(Dataset excerpts)
********************
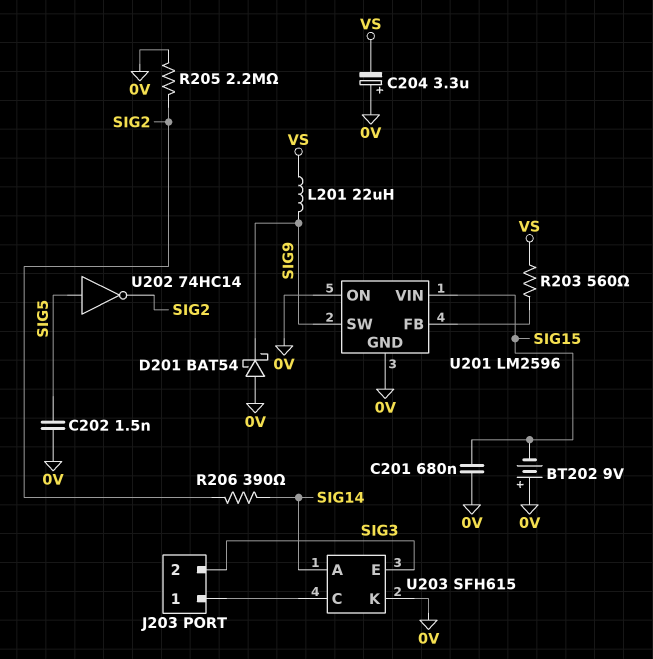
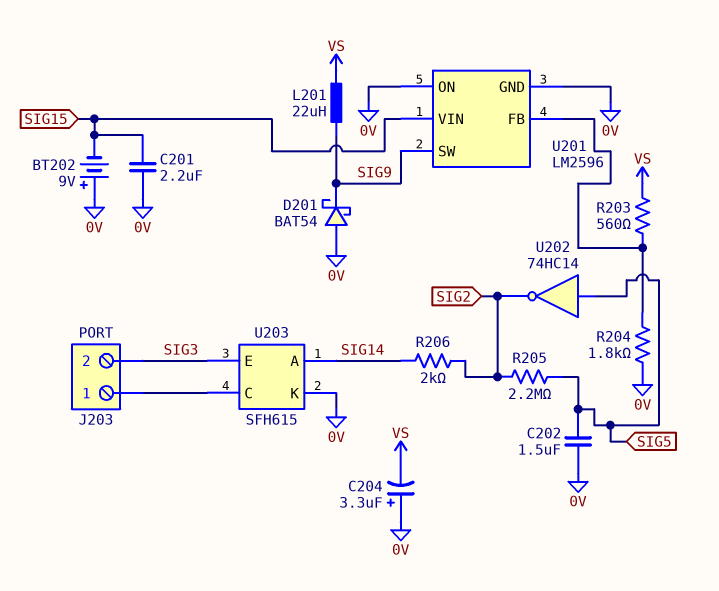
C201: 680nF (0V, SIG15) -> 2.2uF (0V, SIG15)
C202: 1.5nF (0V, SIG5) -> 1.5uF (0V, SIG5)
R204: none -> 1.8k (0V, U201/FB)
R205: 2.2M (0V, SIG2) -> 2.2M (SIG2, SIG5)
R206: 390 (SIG2, SIG14) -> 2k (SIG2, SIG14)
********************
» **WORK TASK**: Copy the records exactly. Skip the pictures.

» **SOLUTION FOR THIS EXERCISE**:
C201: 680nF (0V, SIG15) -> 2.2uF (0V, SIG15)
C202: 1.5nF (0V, SIG5) -> 1.5uF (0V, SIG5)
R204: none -> 1.8k (0V, U201/FB)
R205: 2.2M (0V, SIG2) -> 2.2M (SIG2, SIG5)
R206: 390 (SIG2, SIG14) -> 2k (SIG2, SIG14)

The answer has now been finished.